(Extracted data entries)
..........
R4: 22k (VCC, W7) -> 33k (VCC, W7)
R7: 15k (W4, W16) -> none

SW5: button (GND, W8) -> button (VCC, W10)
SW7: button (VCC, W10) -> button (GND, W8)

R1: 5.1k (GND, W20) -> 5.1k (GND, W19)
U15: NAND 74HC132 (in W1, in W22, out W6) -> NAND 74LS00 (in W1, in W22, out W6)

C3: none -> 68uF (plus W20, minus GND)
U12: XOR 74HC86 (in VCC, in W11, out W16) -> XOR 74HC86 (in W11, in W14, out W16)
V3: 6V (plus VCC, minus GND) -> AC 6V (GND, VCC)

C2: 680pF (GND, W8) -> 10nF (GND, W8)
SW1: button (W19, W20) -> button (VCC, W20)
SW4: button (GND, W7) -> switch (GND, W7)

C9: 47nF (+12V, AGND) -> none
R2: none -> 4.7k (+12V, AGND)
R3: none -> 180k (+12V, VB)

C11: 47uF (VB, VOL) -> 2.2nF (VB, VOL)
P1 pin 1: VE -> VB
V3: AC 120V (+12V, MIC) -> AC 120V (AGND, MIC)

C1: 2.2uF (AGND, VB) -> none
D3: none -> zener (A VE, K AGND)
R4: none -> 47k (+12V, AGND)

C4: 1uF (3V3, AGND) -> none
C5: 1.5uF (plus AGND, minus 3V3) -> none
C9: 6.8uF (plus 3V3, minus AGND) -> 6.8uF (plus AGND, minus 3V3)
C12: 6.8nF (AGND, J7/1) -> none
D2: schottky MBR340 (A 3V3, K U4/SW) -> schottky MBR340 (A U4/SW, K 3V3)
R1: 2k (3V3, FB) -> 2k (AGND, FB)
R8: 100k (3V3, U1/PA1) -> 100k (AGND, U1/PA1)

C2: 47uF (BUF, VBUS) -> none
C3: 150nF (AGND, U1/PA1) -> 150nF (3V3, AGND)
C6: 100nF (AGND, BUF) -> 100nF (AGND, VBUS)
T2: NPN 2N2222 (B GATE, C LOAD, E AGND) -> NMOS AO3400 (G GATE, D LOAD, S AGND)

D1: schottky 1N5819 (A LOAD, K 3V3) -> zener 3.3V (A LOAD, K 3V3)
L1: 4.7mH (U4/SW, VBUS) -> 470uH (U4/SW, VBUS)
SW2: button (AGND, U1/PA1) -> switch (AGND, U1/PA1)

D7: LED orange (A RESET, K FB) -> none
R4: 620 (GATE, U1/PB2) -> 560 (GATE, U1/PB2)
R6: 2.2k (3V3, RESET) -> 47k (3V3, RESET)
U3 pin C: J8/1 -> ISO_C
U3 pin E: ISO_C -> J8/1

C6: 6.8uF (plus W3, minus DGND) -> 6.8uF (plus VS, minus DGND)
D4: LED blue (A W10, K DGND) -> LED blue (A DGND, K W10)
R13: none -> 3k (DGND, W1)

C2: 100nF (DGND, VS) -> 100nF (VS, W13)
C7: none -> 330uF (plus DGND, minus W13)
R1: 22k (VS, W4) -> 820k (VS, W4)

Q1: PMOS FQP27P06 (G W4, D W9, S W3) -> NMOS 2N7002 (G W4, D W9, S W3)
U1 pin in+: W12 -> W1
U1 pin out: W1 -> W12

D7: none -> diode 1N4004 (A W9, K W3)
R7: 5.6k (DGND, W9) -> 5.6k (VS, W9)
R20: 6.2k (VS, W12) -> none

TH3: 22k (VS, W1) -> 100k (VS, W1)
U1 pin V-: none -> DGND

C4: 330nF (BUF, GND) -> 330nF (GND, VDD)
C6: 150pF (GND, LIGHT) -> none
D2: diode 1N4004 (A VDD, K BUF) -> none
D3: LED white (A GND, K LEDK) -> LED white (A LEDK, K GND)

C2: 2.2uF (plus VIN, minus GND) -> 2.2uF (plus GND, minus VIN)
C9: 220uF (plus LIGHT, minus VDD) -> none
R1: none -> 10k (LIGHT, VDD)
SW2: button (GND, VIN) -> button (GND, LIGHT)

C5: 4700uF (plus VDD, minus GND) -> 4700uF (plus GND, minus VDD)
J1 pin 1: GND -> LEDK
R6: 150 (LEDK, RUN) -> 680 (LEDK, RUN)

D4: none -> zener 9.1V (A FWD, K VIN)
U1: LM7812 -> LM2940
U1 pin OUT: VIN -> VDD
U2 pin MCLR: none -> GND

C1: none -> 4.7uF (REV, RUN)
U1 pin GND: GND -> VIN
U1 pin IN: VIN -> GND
..........
* [Work order]
The data above is to be returned exactly, with nothing altered.

* [Answer box]
R4: 22k (VCC, W7) -> 33k (VCC, W7)
R7: 15k (W4, W16) -> none

SW5: button (GND, W8) -> button (VCC, W10)
SW7: button (VCC, W10) -> button (GND, W8)

R1: 5.1k (GND, W20) -> 5.1k (GND, W19)
U15: NAND 74HC132 (in W1, in W22, out W6) -> NAND 74LS00 (in W1, in W22, out W6)

C3: none -> 68uF (plus W20, minus GND)
U12: XOR 74HC86 (in VCC, in W11, out W16) -> XOR 74HC86 (in W11, in W14, out W16)
V3: 6V (plus VCC, minus GND) -> AC 6V (GND, VCC)

C2: 680pF (GND, W8) -> 10nF (GND, W8)
SW1: button (W19, W20) -> button (VCC, W20)
SW4: button (GND, W7) -> switch (GND, W7)

C9: 47nF (+12V, AGND) -> none
R2: none -> 4.7k (+12V, AGND)
R3: none -> 180k (+12V, VB)

C11: 47uF (VB, VOL) -> 2.2nF (VB, VOL)
P1 pin 1: VE -> VB
V3: AC 120V (+12V, MIC) -> AC 120V (AGND, MIC)

C1: 2.2uF (AGND, VB) -> none
D3: none -> zener (A VE, K AGND)
R4: none -> 47k (+12V, AGND)

C4: 1uF (3V3, AGND) -> none
C5: 1.5uF (plus AGND, minus 3V3) -> none
C9: 6.8uF (plus 3V3, minus AGND) -> 6.8uF (plus AGND, minus 3V3)
C12: 6.8nF (AGND, J7/1) -> none
D2: schottky MBR340 (A 3V3, K U4/SW) -> schottky MBR340 (A U4/SW, K 3V3)
R1: 2k (3V3, FB) -> 2k (AGND, FB)
R8: 100k (3V3, U1/PA1) -> 100k (AGND, U1/PA1)

C2: 47uF (BUF, VBUS) -> none
C3: 150nF (AGND, U1/PA1) -> 150nF (3V3, AGND)
C6: 100nF (AGND, BUF) -> 100nF (AGND, VBUS)
T2: NPN 2N2222 (B GATE, C LOAD, E AGND) -> NMOS AO3400 (G GATE, D LOAD, S AGND)

D1: schottky 1N5819 (A LOAD, K 3V3) -> zener 3.3V (A LOAD, K 3V3)
L1: 4.7mH (U4/SW, VBUS) -> 470uH (U4/SW, VBUS)
SW2: button (AGND, U1/PA1) -> switch (AGND, U1/PA1)

D7: LED orange (A RESET, K FB) -> none
R4: 620 (GATE, U1/PB2) -> 560 (GATE, U1/PB2)
R6: 2.2k (3V3, RESET) -> 47k (3V3, RESET)
U3 pin C: J8/1 -> ISO_C
U3 pin E: ISO_C -> J8/1

C6: 6.8uF (plus W3, minus DGND) -> 6.8uF (plus VS, minus DGND)
D4: LED blue (A W10, K DGND) -> LED blue (A DGND, K W10)
R13: none -> 3k (DGND, W1)

C2: 100nF (DGND, VS) -> 100nF (VS, W13)
C7: none -> 330uF (plus DGND, minus W13)
R1: 22k (VS, W4) -> 820k (VS, W4)

Q1: PMOS FQP27P06 (G W4, D W9, S W3) -> NMOS 2N7002 (G W4, D W9, S W3)
U1 pin in+: W12 -> W1
U1 pin out: W1 -> W12

D7: none -> diode 1N4004 (A W9, K W3)
R7: 5.6k (DGND, W9) -> 5.6k (VS, W9)
R20: 6.2k (VS, W12) -> none

TH3: 22k (VS, W1) -> 100k (VS, W1)
U1 pin V-: none -> DGND

C4: 330nF (BUF, GND) -> 330nF (GND, VDD)
C6: 150pF (GND, LIGHT) -> none
D2: diode 1N4004 (A VDD, K BUF) -> none
D3: LED white (A GND, K LEDK) -> LED white (A LEDK, K GND)

C2: 2.2uF (plus VIN, minus GND) -> 2.2uF (plus GND, minus VIN)
C9: 220uF (plus LIGHT, minus VDD) -> none
R1: none -> 10k (LIGHT, VDD)
SW2: button (GND, VIN) -> button (GND, LIGHT)

C5: 4700uF (plus VDD, minus GND) -> 4700uF (plus GND, minus VDD)
J1 pin 1: GND -> LEDK
R6: 150 (LEDK, RUN) -> 680 (LEDK, RUN)

D4: none -> zener 9.1V (A FWD, K VIN)
U1: LM7812 -> LM2940
U1 pin OUT: VIN -> VDD
U2 pin MCLR: none -> GND

C1: none -> 4.7uF (REV, RUN)
U1 pin GND: GND -> VIN
U1 pin IN: VIN -> GND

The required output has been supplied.